• _Excerpted data_
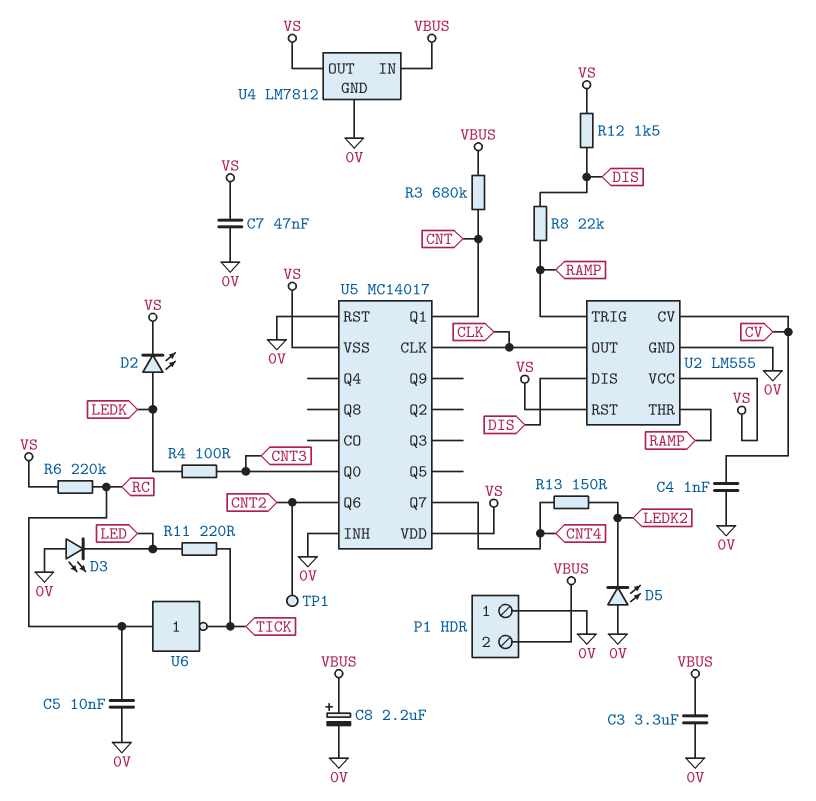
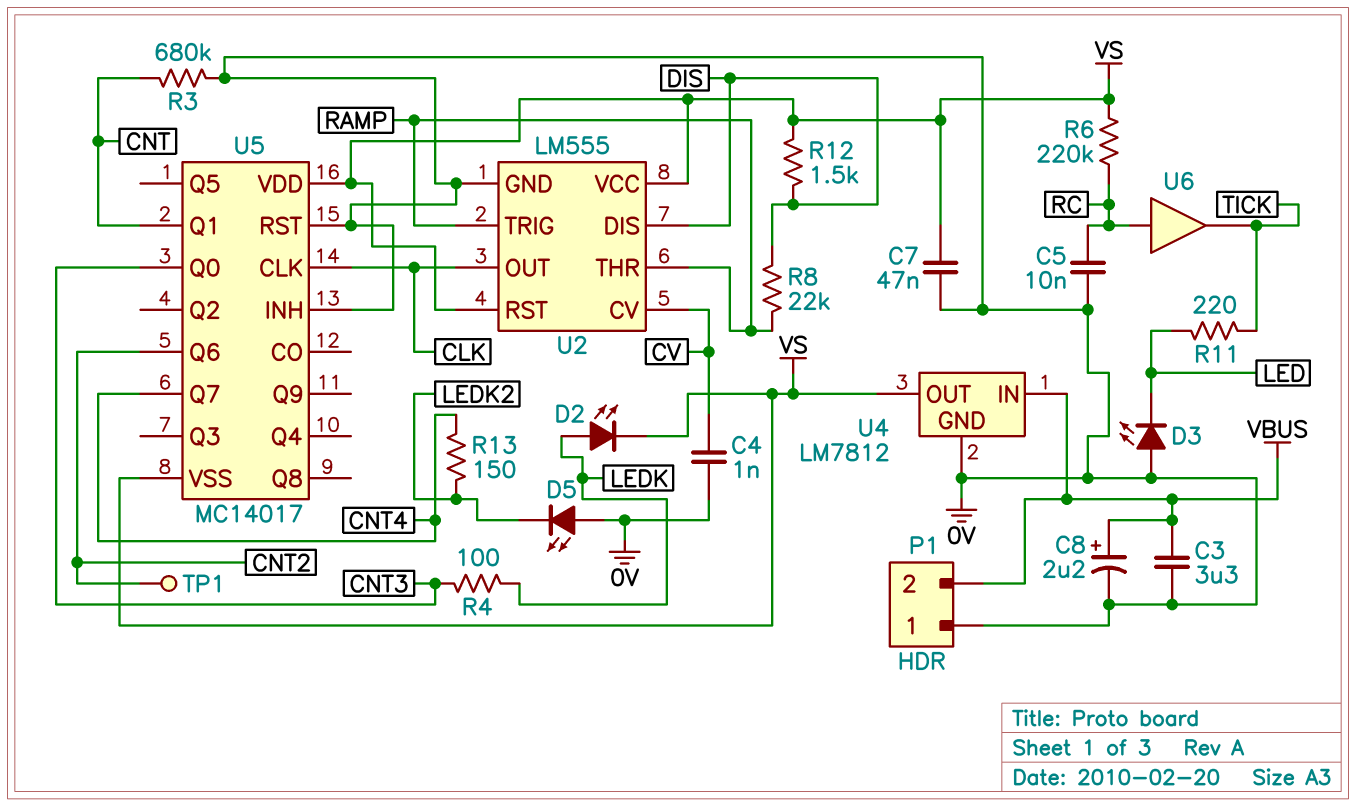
R3: 680k (CNT, VBUS) -> 680k (0V, CNT)
U6: NOT (in RC, out TICK) -> buffer (in RC, out TICK)

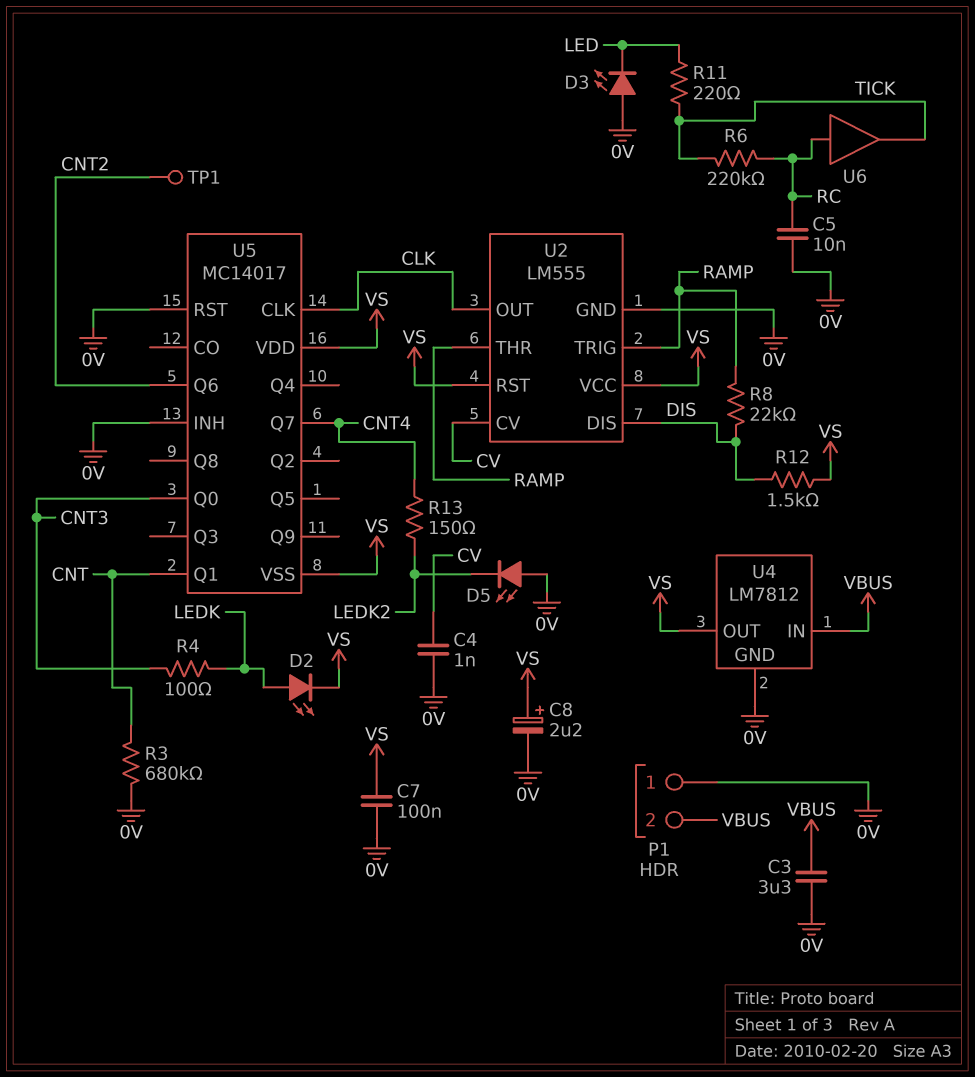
C7: 47nF (0V, VS) -> 100nF (0V, VS)
C8: 2.2uF (plus VBUS, minus 0V) -> 2.2uF (plus VS, minus 0V)
R6: 220k (RC, VS) -> 220k (RC, TICK)

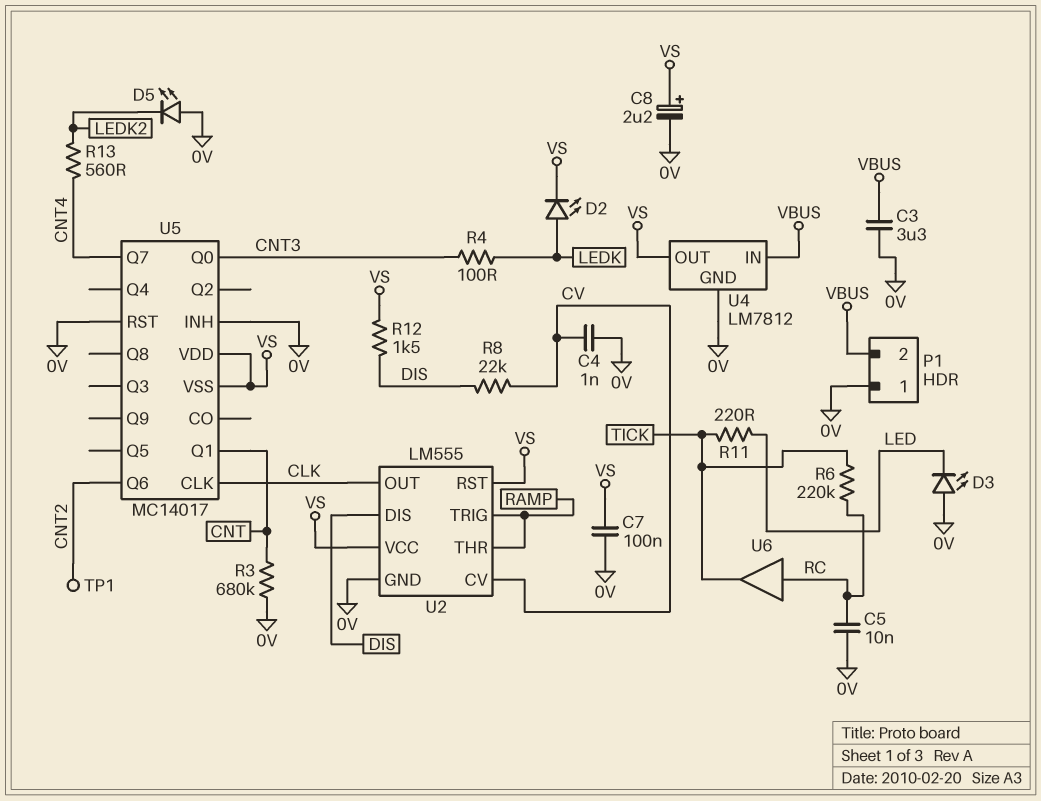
R8: 22k (DIS, RAMP) -> 22k (CV, DIS)
R13: 150 (CNT4, LEDK2) -> 560 (CNT4, LEDK2)

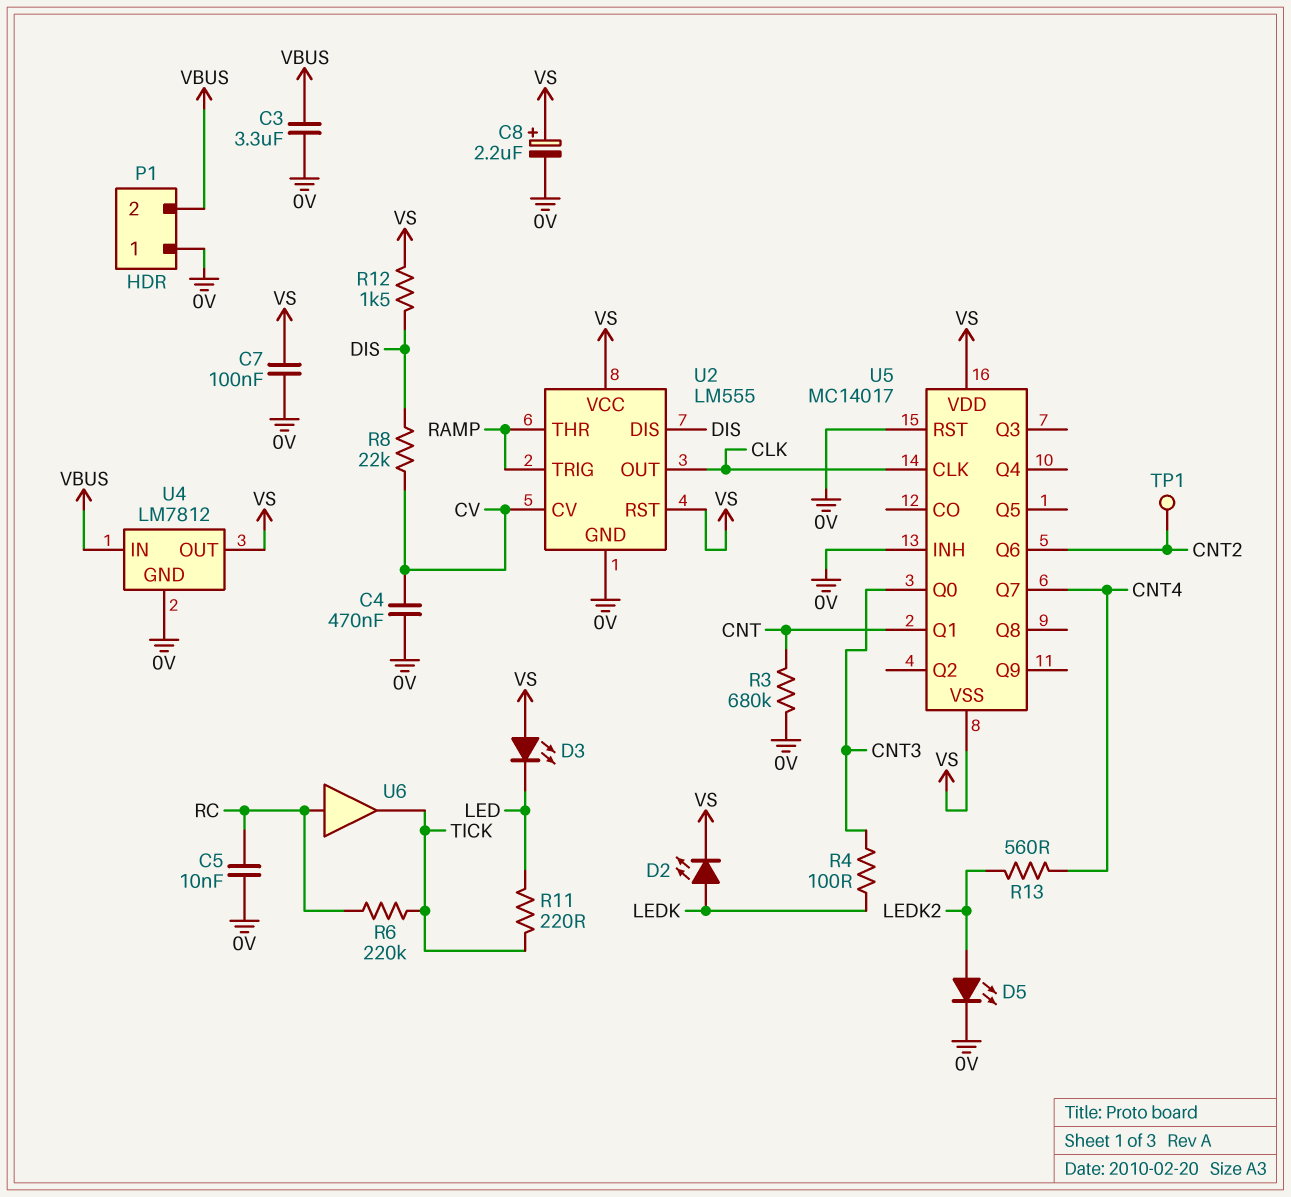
C4: 1nF (0V, CV) -> 470nF (0V, CV)
D3: LED (A 0V, K LED) -> LED (A VS, K LED)
D5: LED (A 0V, K LEDK2) -> LED (A LEDK2, K 0V)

• _Exercise directions_
Please output the lines from the line that contains "U6: NOT (in" through the end of the records, both ends included, exactly and with no pictures.

• _Result of the task_
U6: NOT (in RC, out TICK) -> buffer (in RC, out TICK)

C7: 47nF (0V, VS) -> 100nF (0V, VS)
C8: 2.2uF (plus VBUS, minus 0V) -> 2.2uF (plus VS, minus 0V)
R6: 220k (RC, VS) -> 220k (RC, TICK)

R8: 22k (DIS, RAMP) -> 22k (CV, DIS)
R13: 150 (CNT4, LEDK2) -> 560 (CNT4, LEDK2)

C4: 1nF (0V, CV) -> 470nF (0V, CV)
D3: LED (A 0V, K LED) -> LED (A VS, K LED)
D5: LED (A 0V, K LEDK2) -> LED (A LEDK2, K 0V)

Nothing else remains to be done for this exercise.